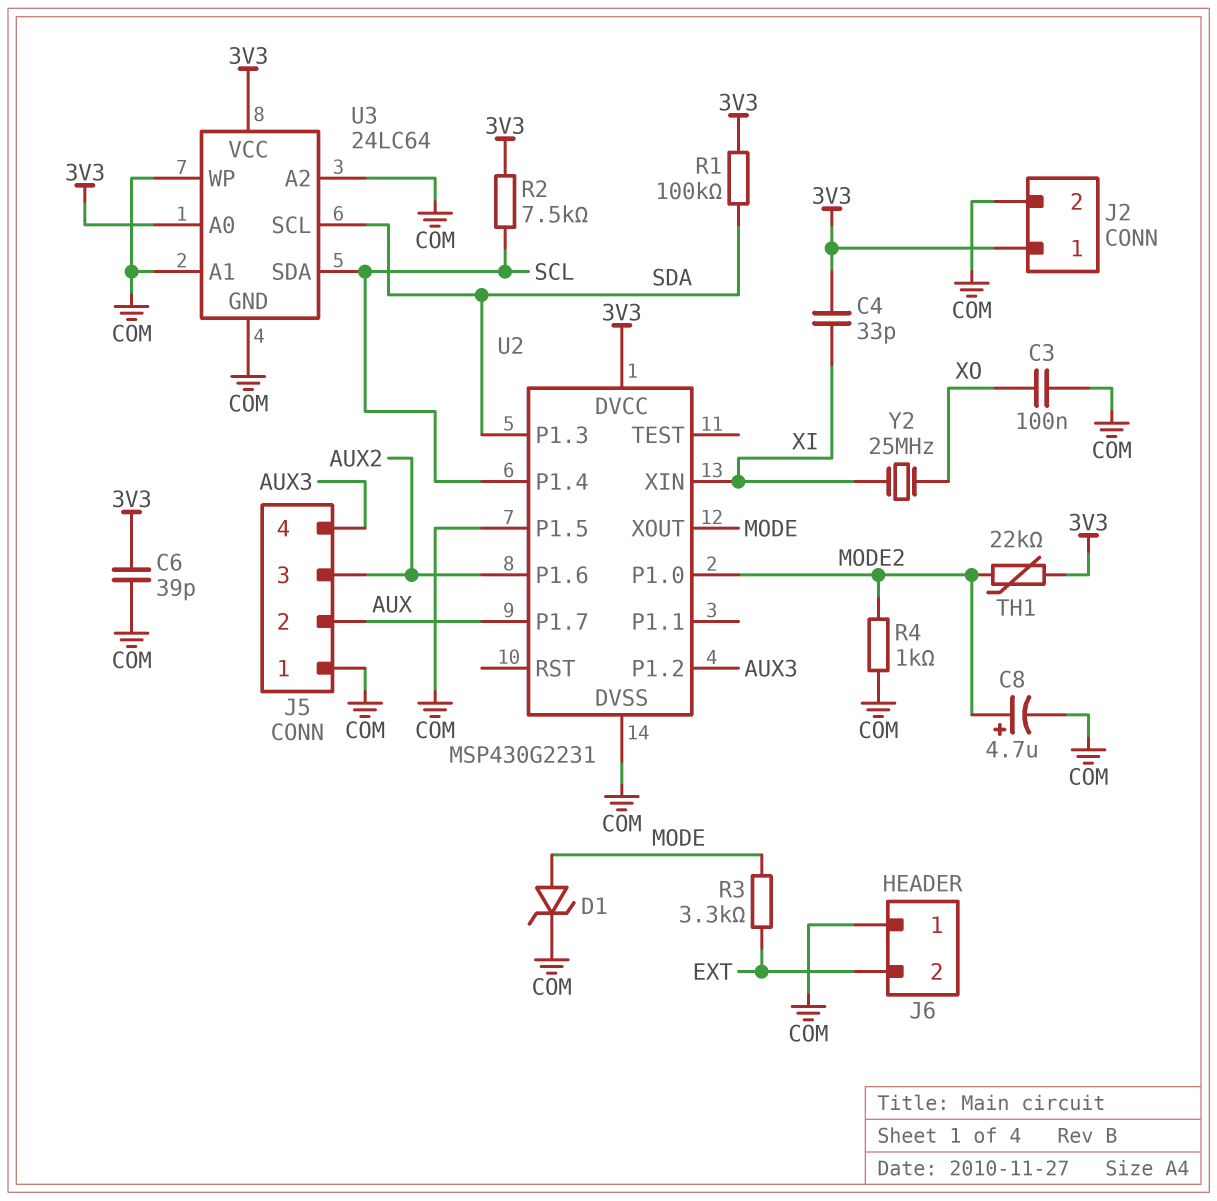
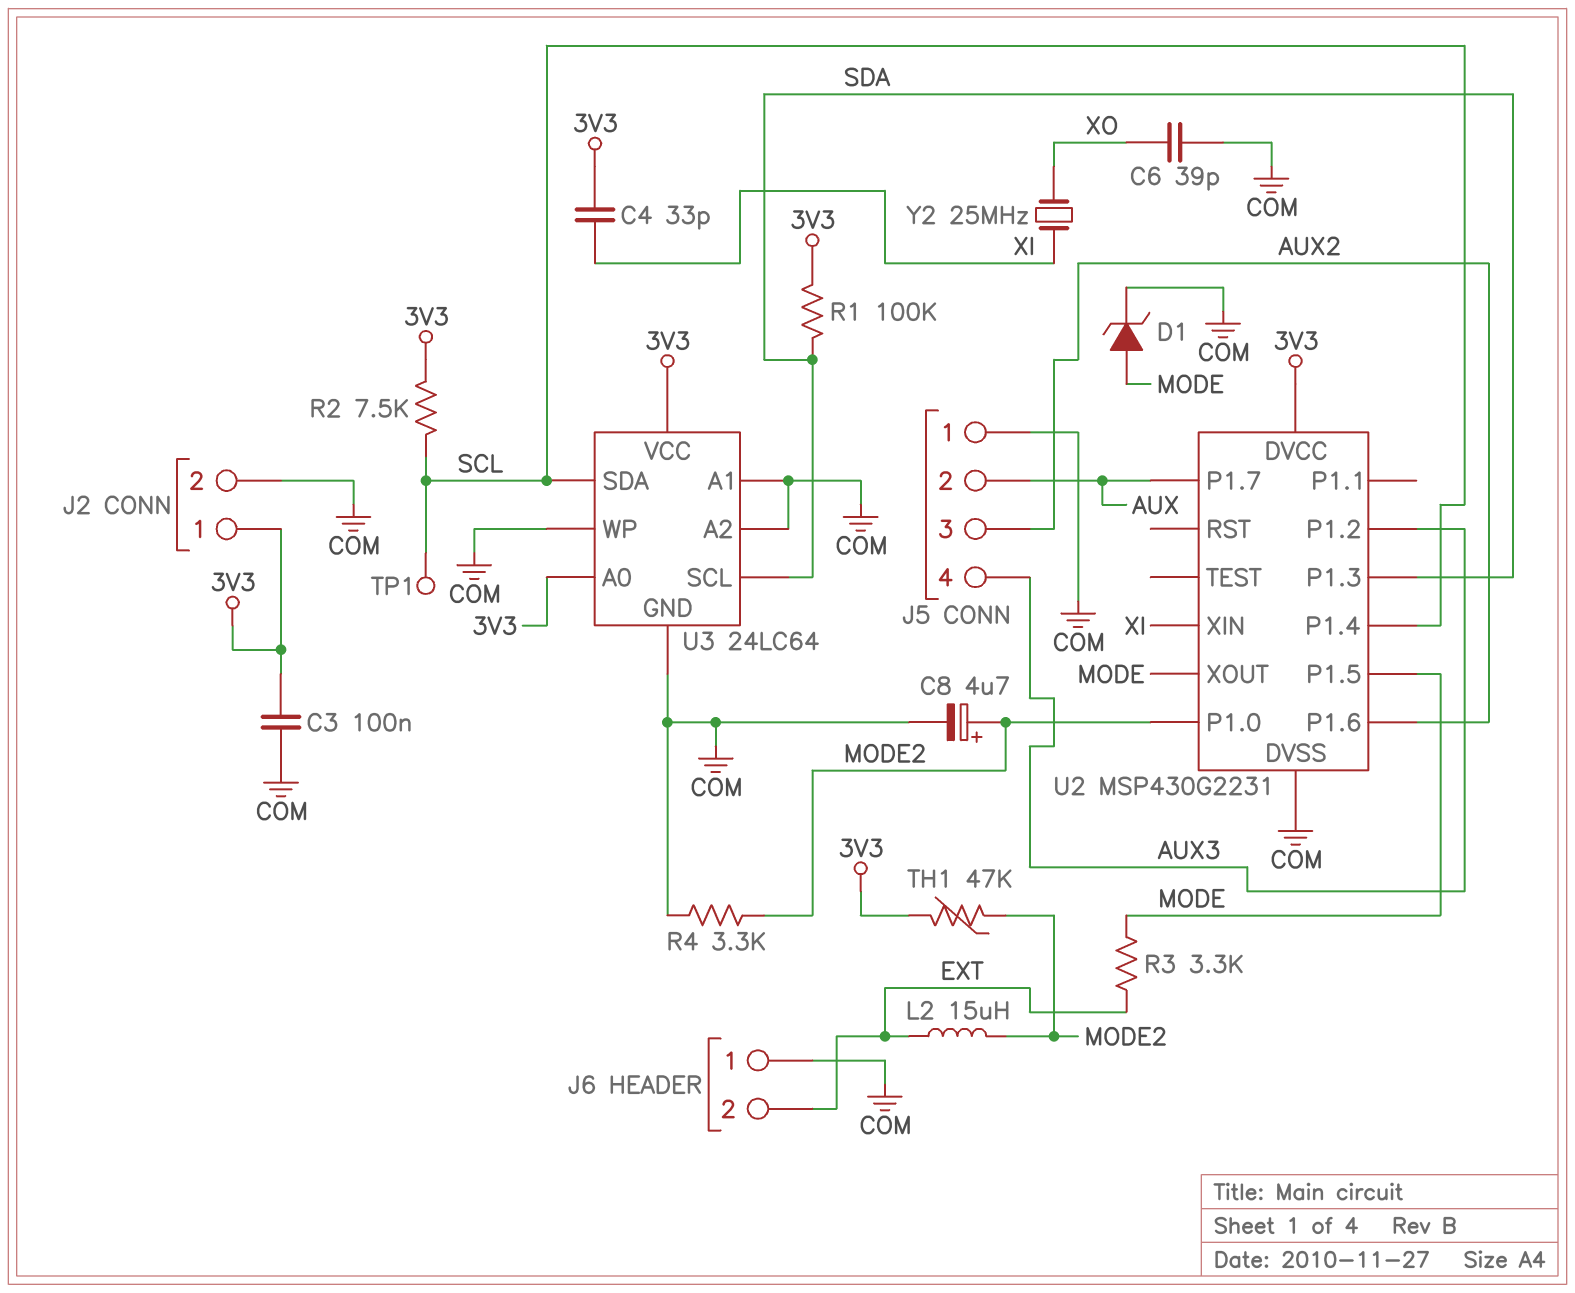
C3: 100nF (COM, XO) -> 100nF (3V3, COM)
C6: 39pF (3V3, COM) -> 39pF (COM, XO)
L2: none -> 15uH (EXT, MODE2)
R4: 1k (COM, MODE2) -> 3.3k (COM, MODE2)
TH1: 22k (3V3, MODE2) -> 47k (3V3, MODE2)
TP1: none -> test point (SCL)
U2 pin P1.5: COM -> MODE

» **WHAT YOU SHOULD DO**: Apart from the pictures, repeat the data above exactly.

» **ANSWER AREA**:
C3: 100nF (COM, XO) -> 100nF (3V3, COM)
C6: 39pF (3V3, COM) -> 39pF (COM, XO)
L2: none -> 15uH (EXT, MODE2)
R4: 1k (COM, MODE2) -> 3.3k (COM, MODE2)
TH1: 22k (3V3, MODE2) -> 47k (3V3, MODE2)
TP1: none -> test point (SCL)
U2 pin P1.5: COM -> MODE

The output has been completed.